- ASSIGNED TASK:
From the line holding "none -> tan brick H11:I12 level 1" through the line holding "cyan brick L4:L7" below, write out every line exactly; include both of those lines and drop the pictures.

- EXERCISE INPUTS:
□ □ □ □ □

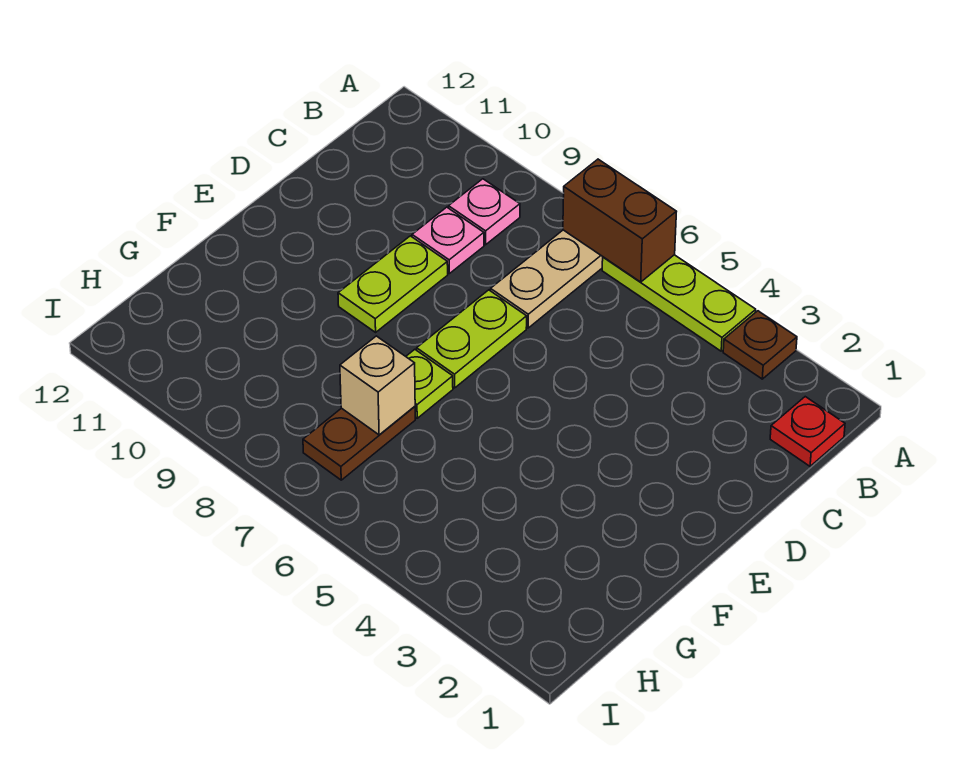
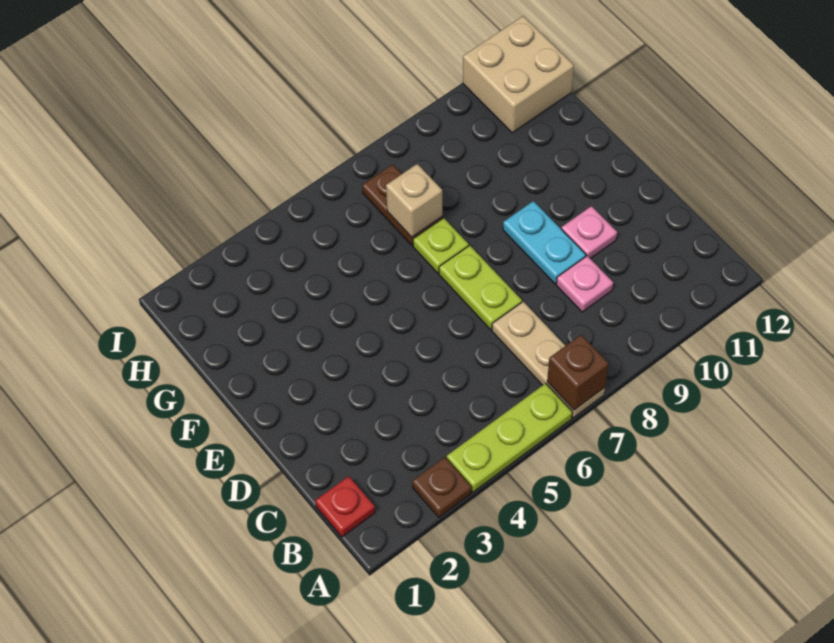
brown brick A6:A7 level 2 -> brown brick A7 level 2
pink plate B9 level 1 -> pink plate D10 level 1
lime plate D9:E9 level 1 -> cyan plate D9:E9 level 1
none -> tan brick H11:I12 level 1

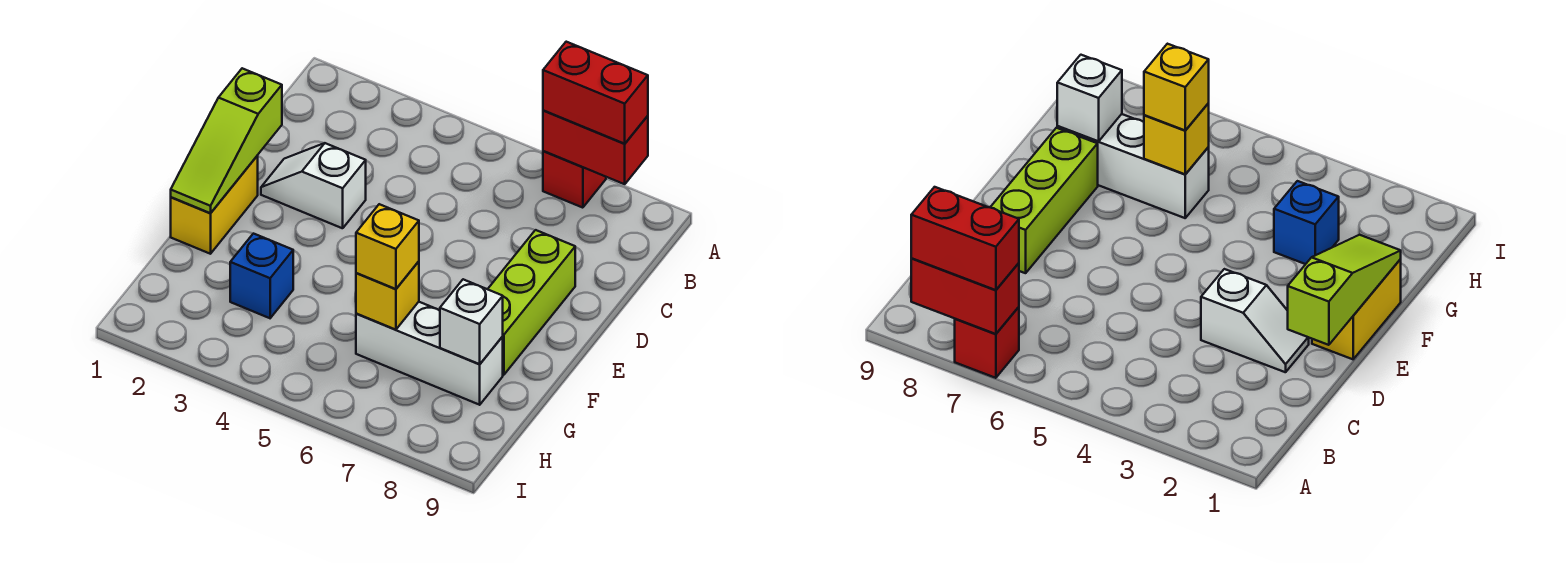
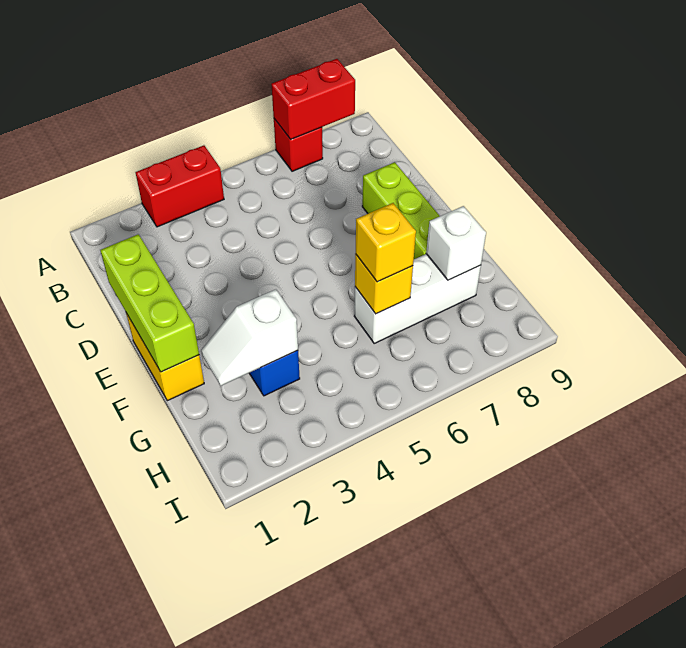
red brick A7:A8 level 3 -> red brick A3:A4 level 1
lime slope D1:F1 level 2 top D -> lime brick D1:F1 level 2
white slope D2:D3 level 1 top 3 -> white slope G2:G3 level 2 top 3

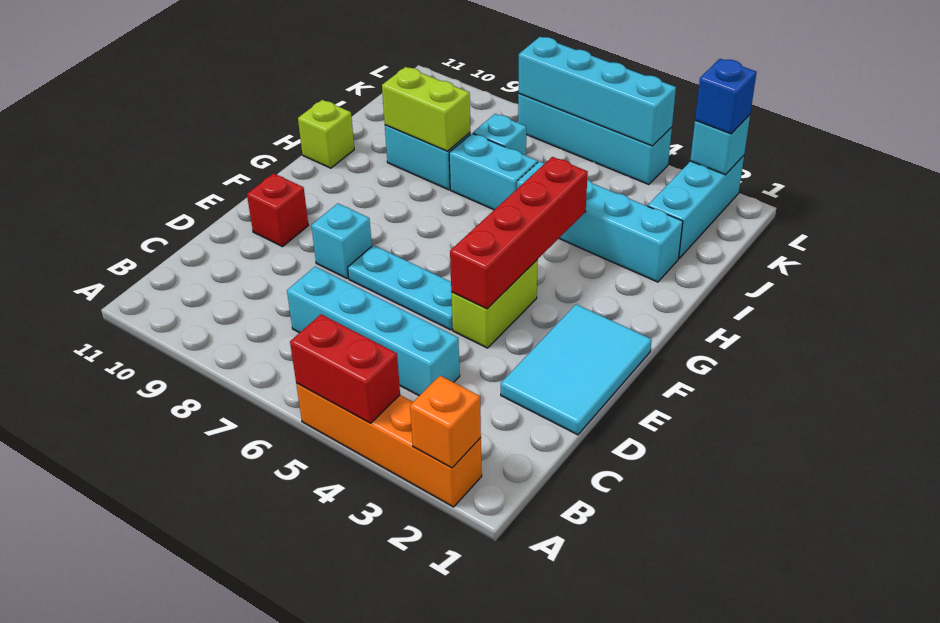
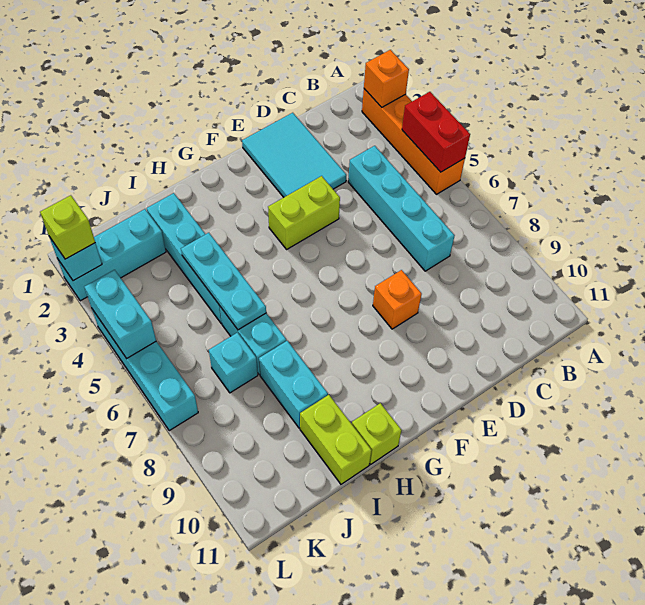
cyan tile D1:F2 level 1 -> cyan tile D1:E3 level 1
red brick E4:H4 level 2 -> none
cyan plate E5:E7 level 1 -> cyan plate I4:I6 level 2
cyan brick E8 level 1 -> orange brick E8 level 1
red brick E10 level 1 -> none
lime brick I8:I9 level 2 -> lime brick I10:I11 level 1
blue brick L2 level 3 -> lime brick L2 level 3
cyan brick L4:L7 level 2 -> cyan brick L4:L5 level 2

□ □ □ □ □

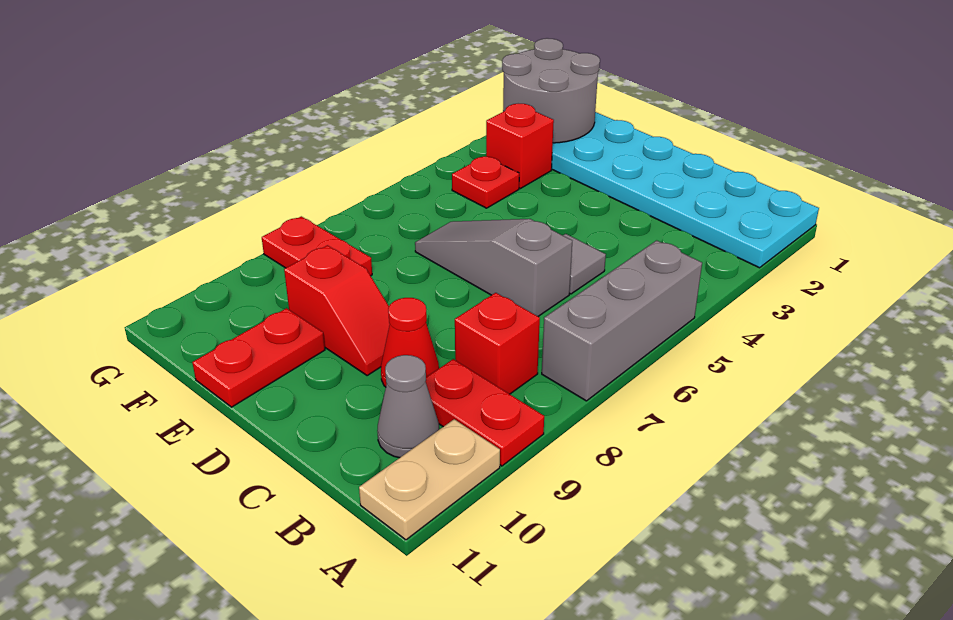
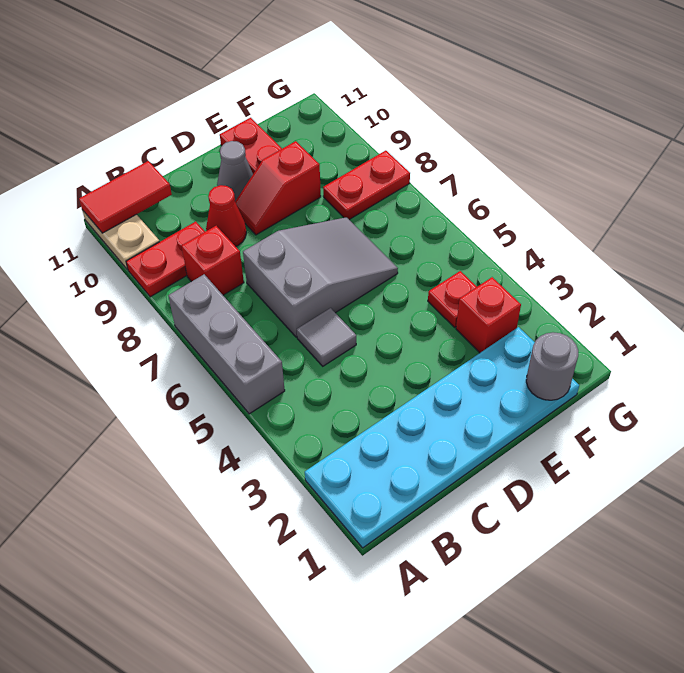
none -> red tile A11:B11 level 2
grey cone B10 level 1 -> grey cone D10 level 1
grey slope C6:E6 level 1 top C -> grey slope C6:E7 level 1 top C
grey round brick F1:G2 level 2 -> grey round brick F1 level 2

□ □ □ □ □

- ANSWER TO THIS TASK:
none -> tan brick H11:I12 level 1

red brick A7:A8 level 3 -> red brick A3:A4 level 1
lime slope D1:F1 level 2 top D -> lime brick D1:F1 level 2
white slope D2:D3 level 1 top 3 -> white slope G2:G3 level 2 top 3

cyan tile D1:F2 level 1 -> cyan tile D1:E3 level 1
red brick E4:H4 level 2 -> none
cyan plate E5:E7 level 1 -> cyan plate I4:I6 level 2
cyan brick E8 level 1 -> orange brick E8 level 1
red brick E10 level 1 -> none
lime brick I8:I9 level 2 -> lime brick I10:I11 level 1
blue brick L2 level 3 -> lime brick L2 level 3
cyan brick L4:L7 level 2 -> cyan brick L4:L5 level 2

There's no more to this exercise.